Given records:
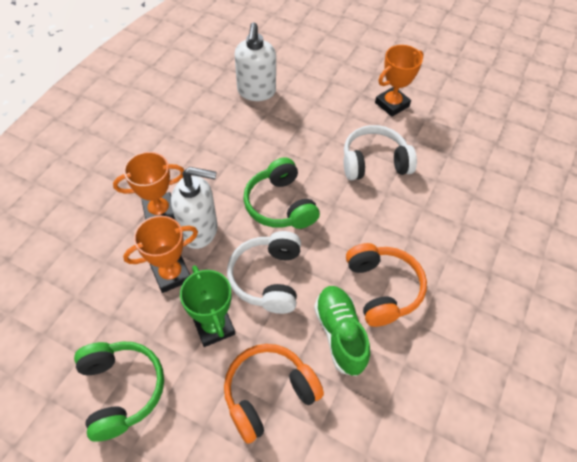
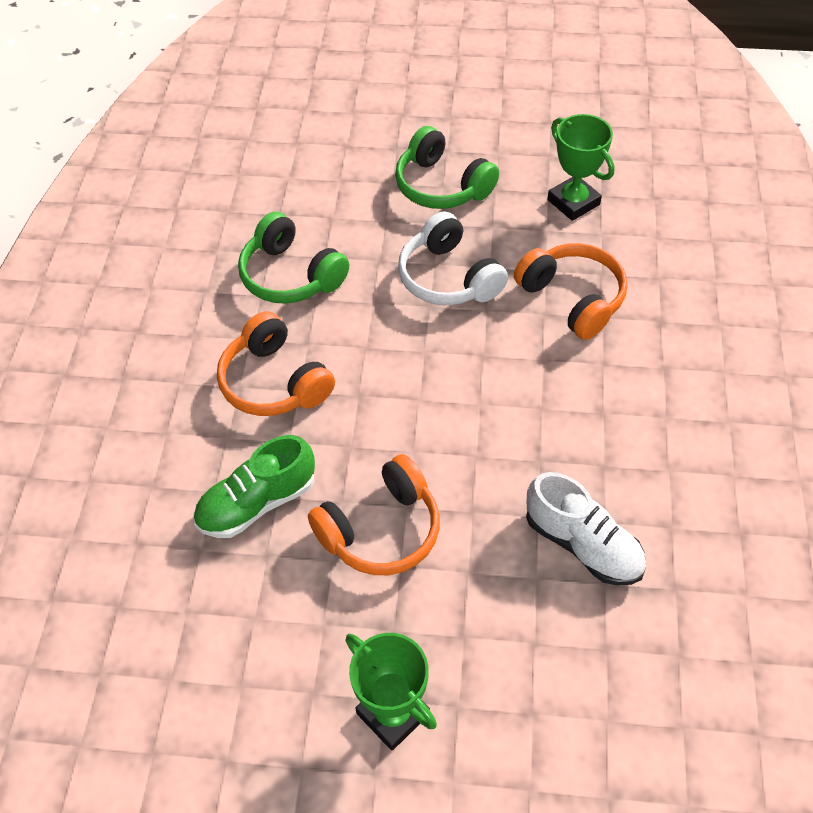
green trophy: 1 -> 2
orange headphones: 2 -> 3
orange trophy: 3 -> 0
white headphones: 2 -> 1
white shoe: 0 -> 1
white soap dispenser: 2 -> 0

Exercise prompt:
Which lines run from the one containing "orange headphones: 2 -> 3" through the end of the material? Output exactly those lines and no others.

Answer to the problem:
orange headphones: 2 -> 3
orange trophy: 3 -> 0
white headphones: 2 -> 1
white shoe: 0 -> 1
white soap dispenser: 2 -> 0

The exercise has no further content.